→ Exercise: In the data below, how many lines contain the string "none"? Reply with the number only.

→ Provided data:
· · · ·

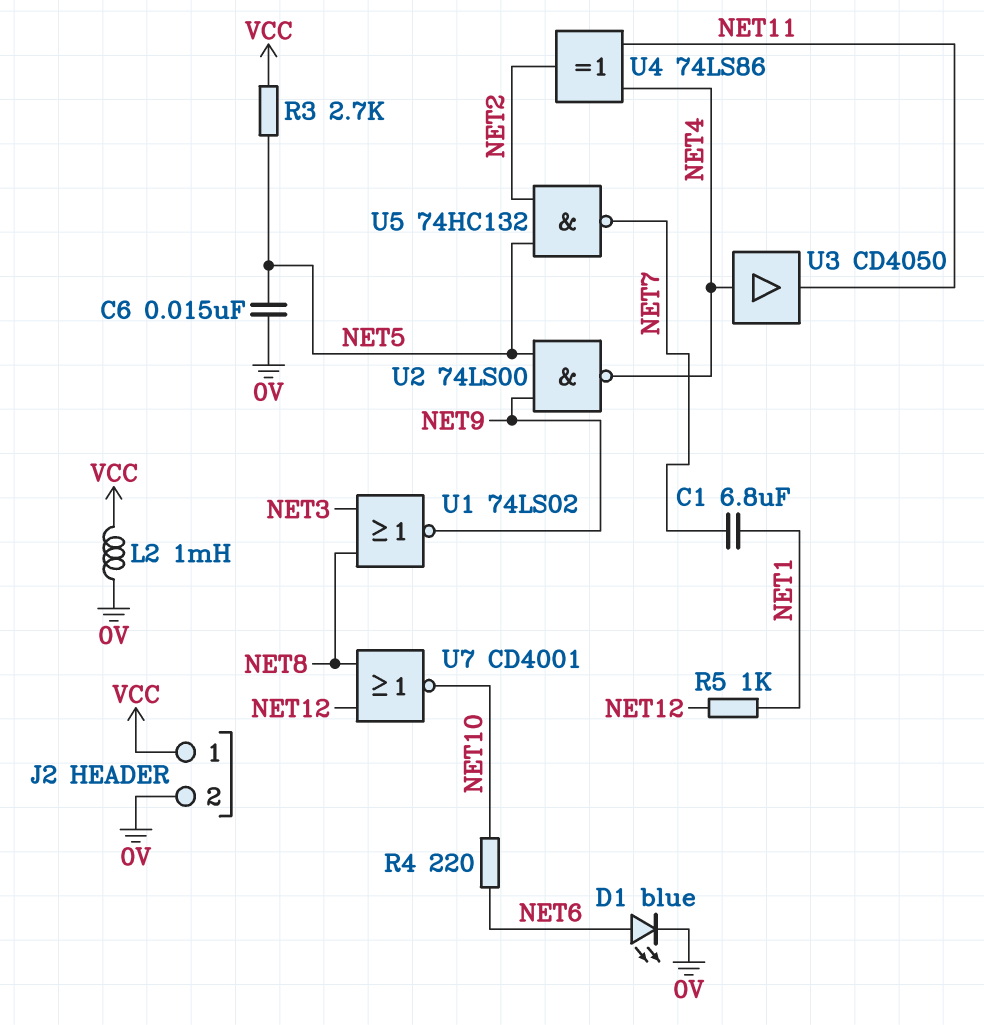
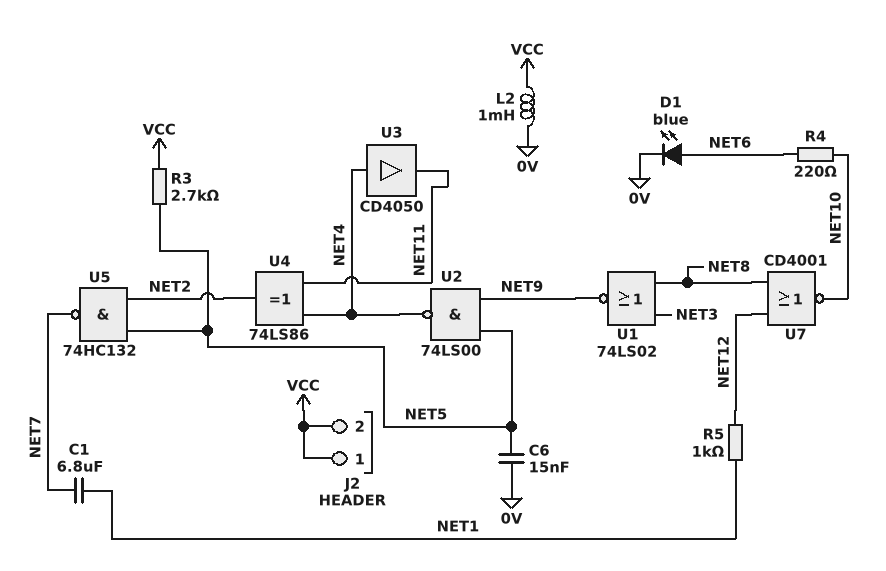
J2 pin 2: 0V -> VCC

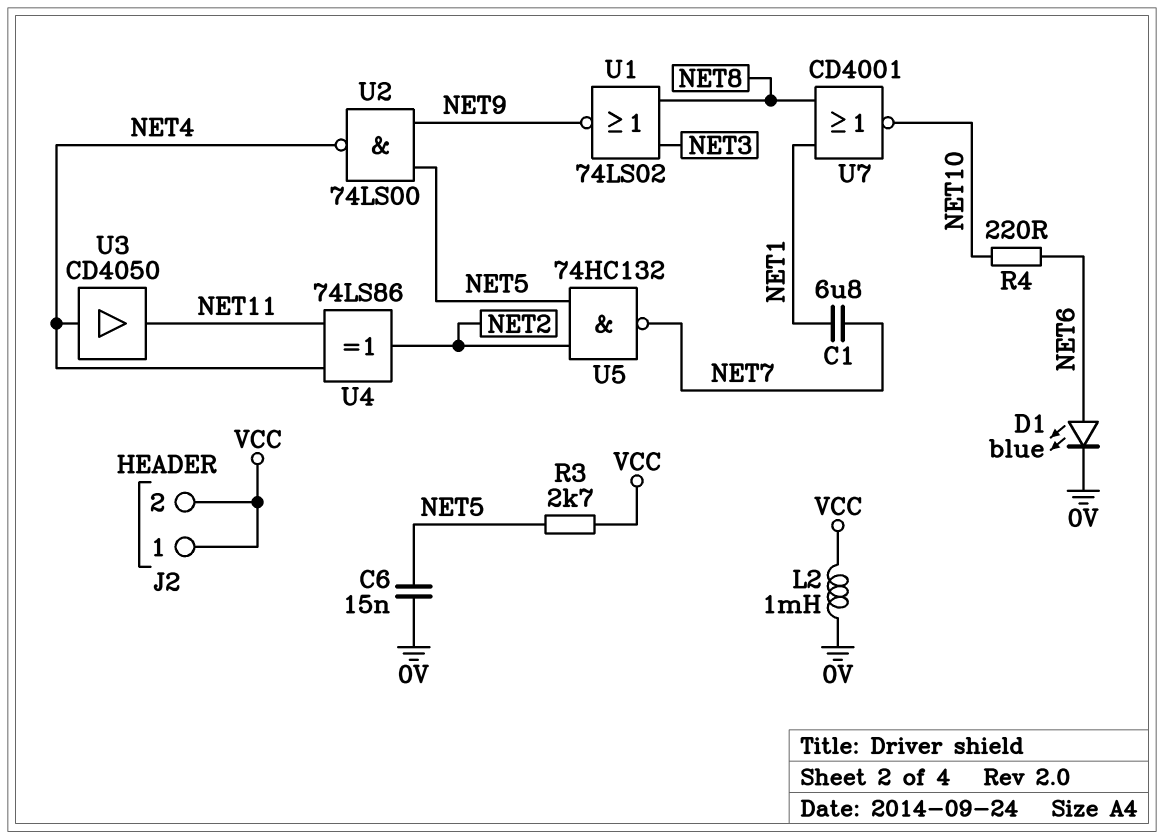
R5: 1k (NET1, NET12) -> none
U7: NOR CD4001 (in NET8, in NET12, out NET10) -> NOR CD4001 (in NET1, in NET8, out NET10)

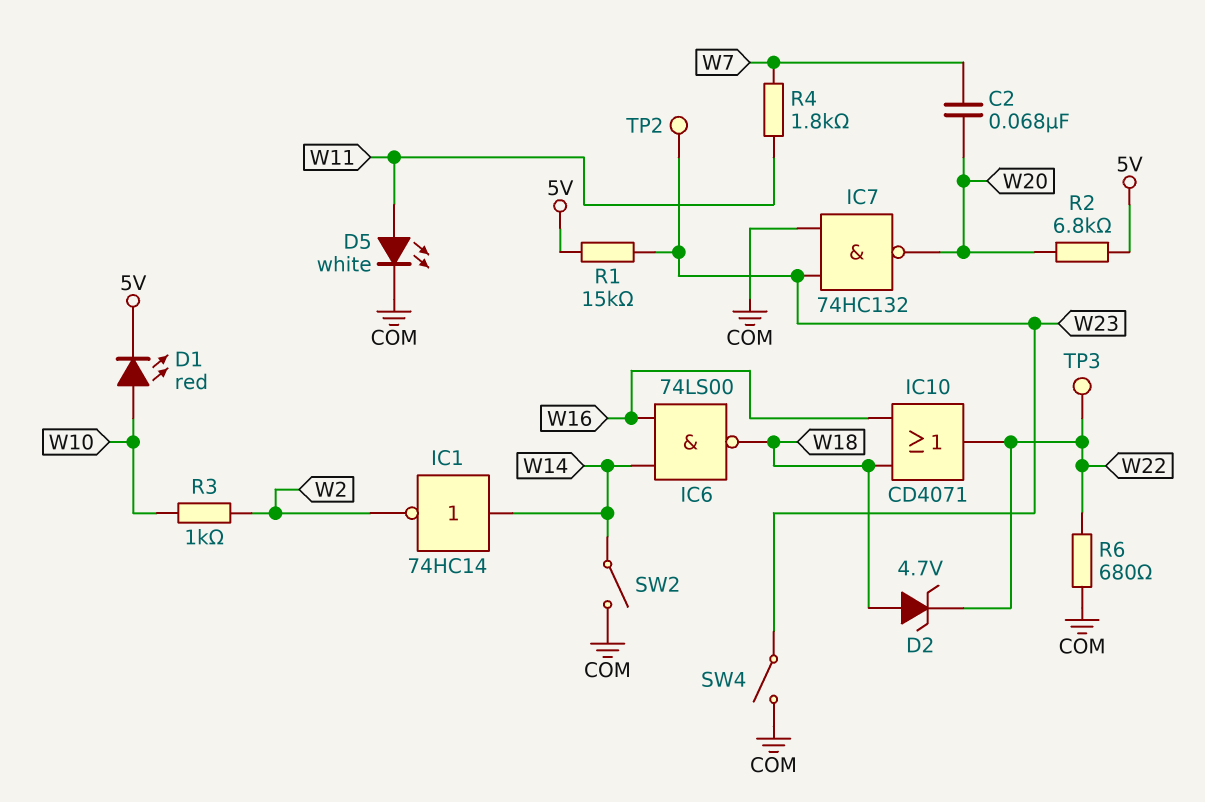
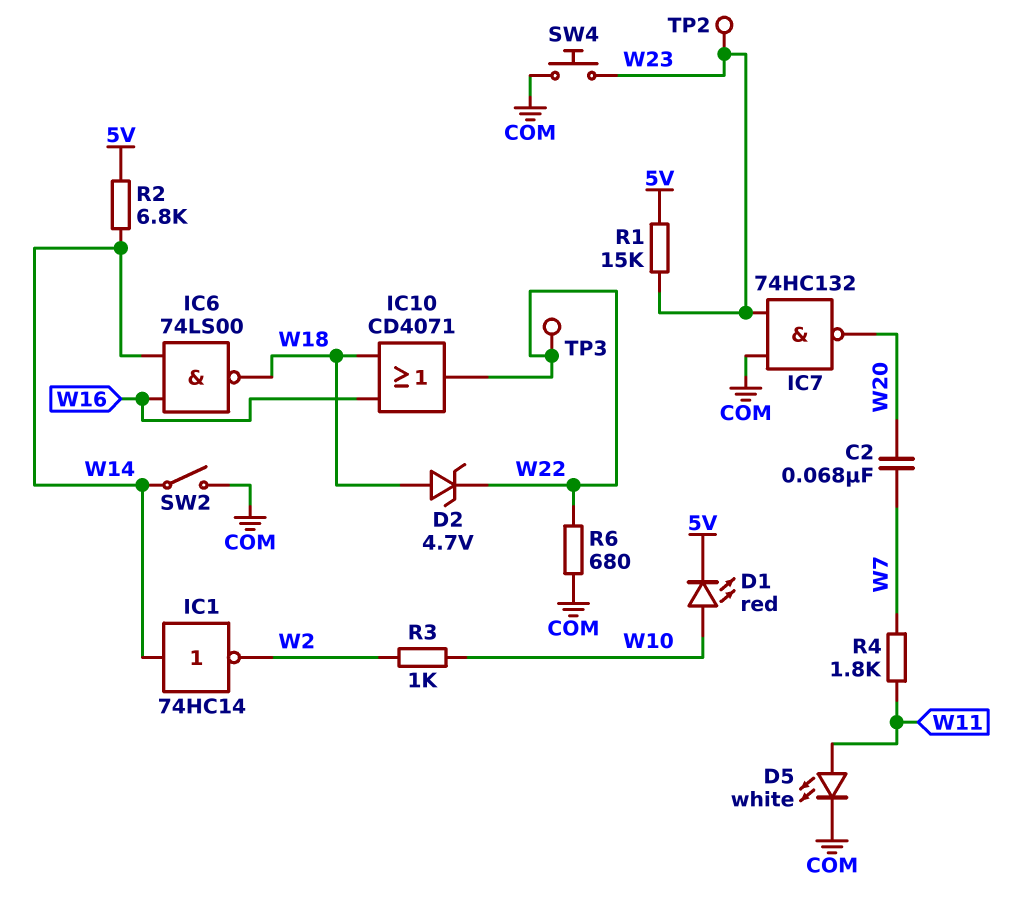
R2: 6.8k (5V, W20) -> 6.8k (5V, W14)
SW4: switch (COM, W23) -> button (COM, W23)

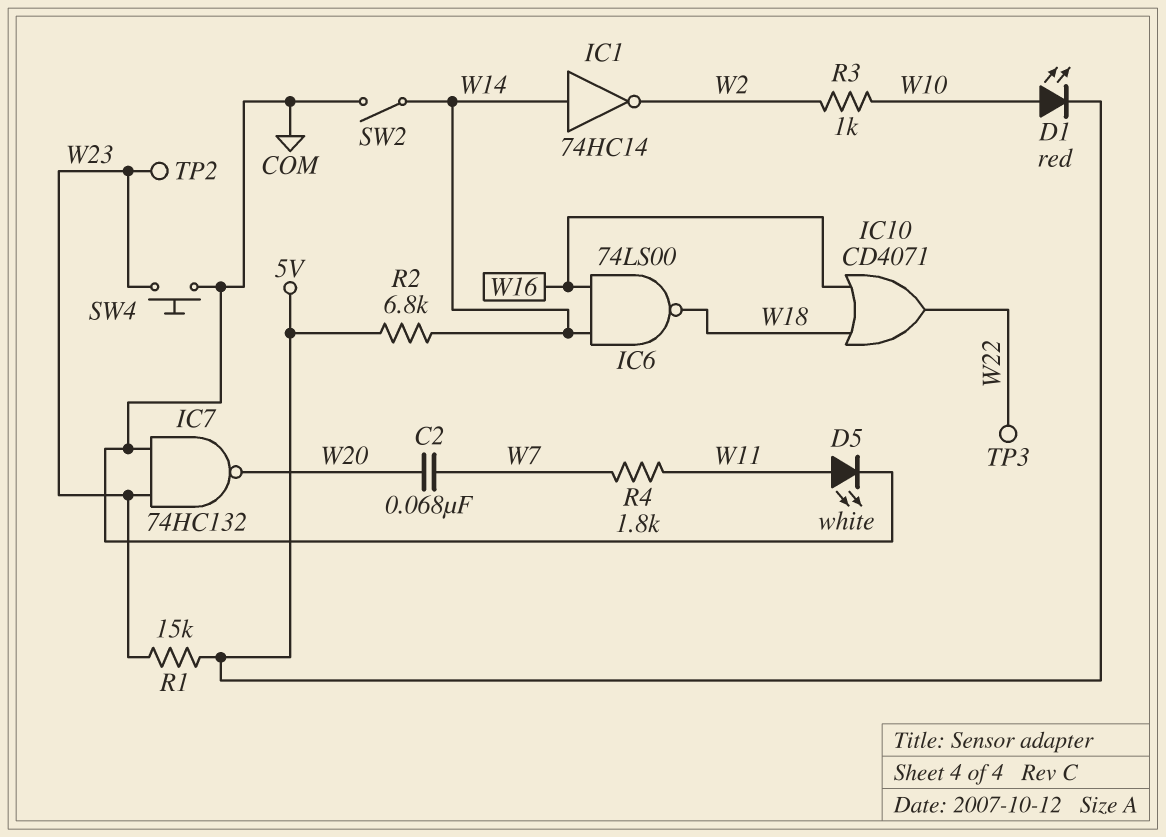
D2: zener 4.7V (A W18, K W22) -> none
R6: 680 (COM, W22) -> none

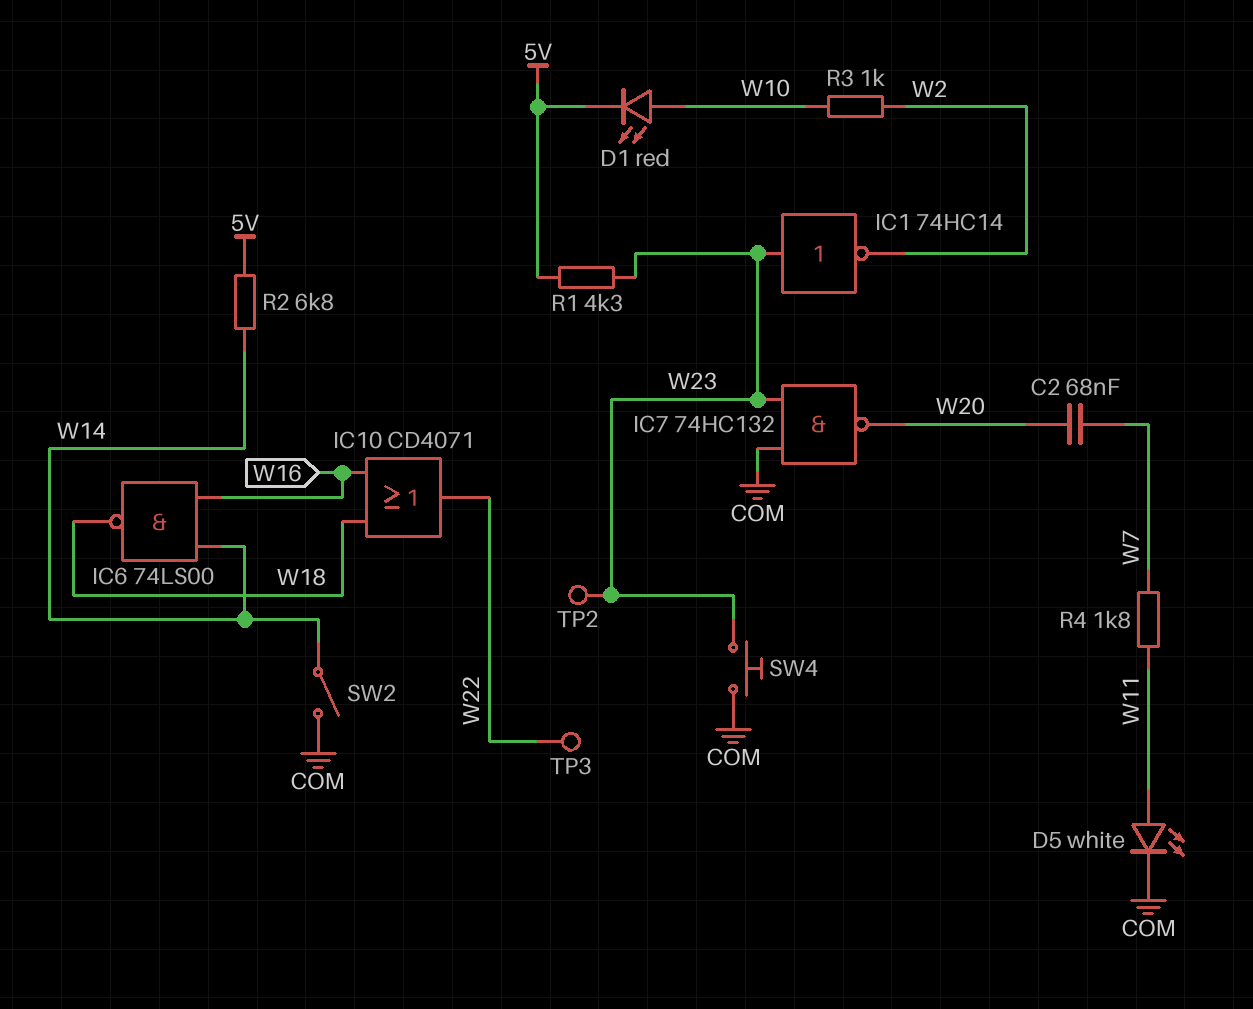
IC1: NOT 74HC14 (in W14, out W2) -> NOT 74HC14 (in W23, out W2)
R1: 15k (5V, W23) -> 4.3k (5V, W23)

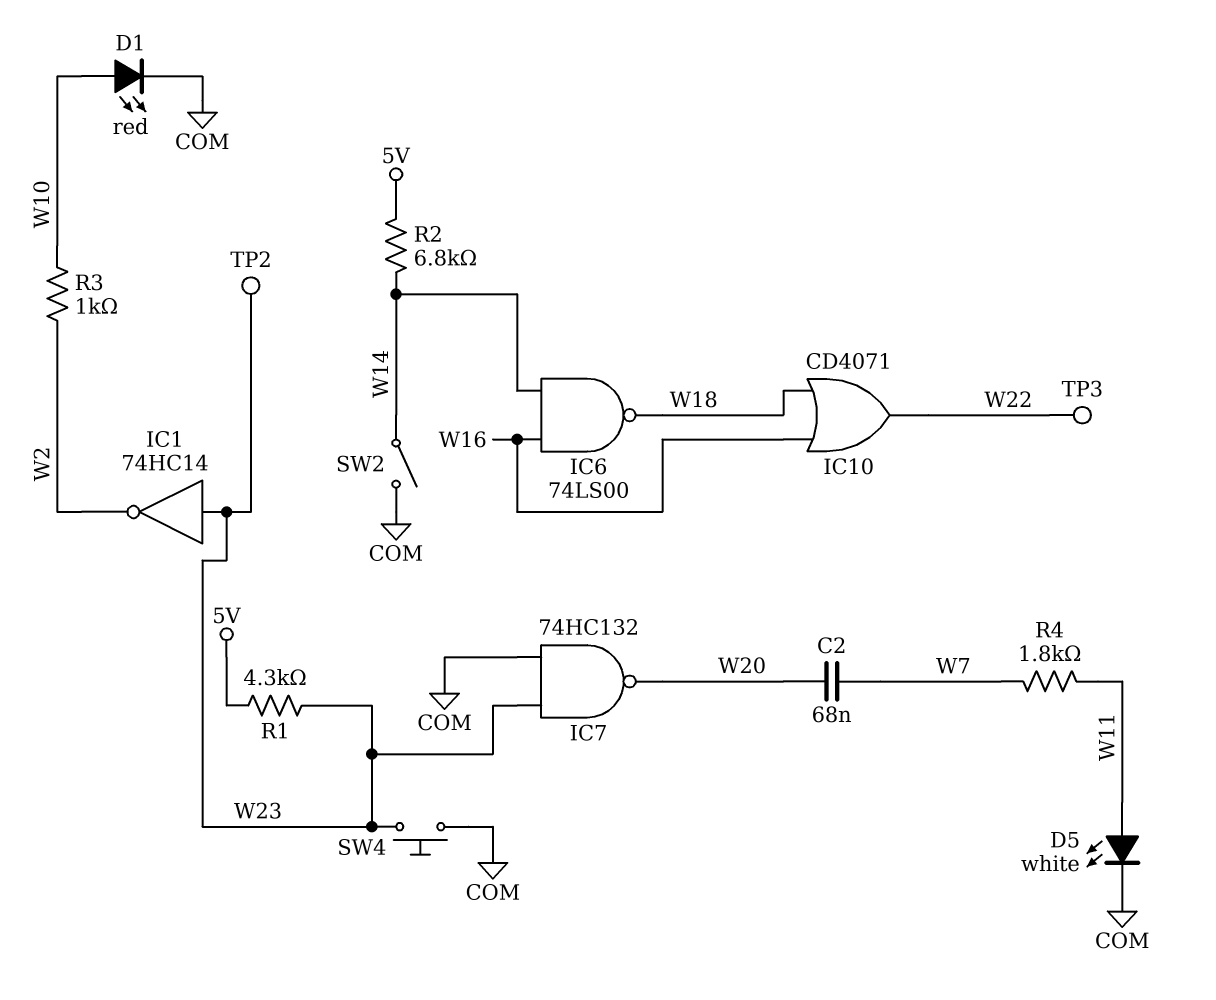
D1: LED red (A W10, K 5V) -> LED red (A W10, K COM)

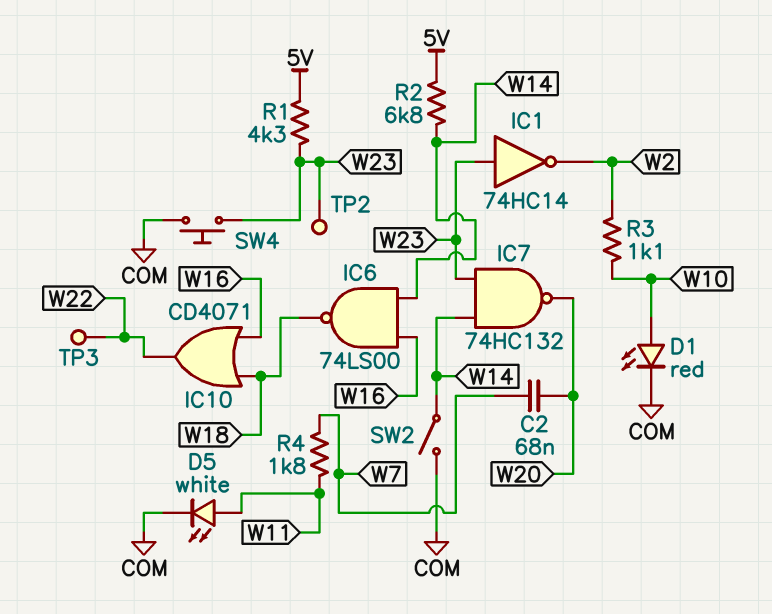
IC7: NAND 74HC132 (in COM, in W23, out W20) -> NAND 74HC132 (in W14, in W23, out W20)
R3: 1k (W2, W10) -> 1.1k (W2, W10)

· · · ·

→ Written solution: 3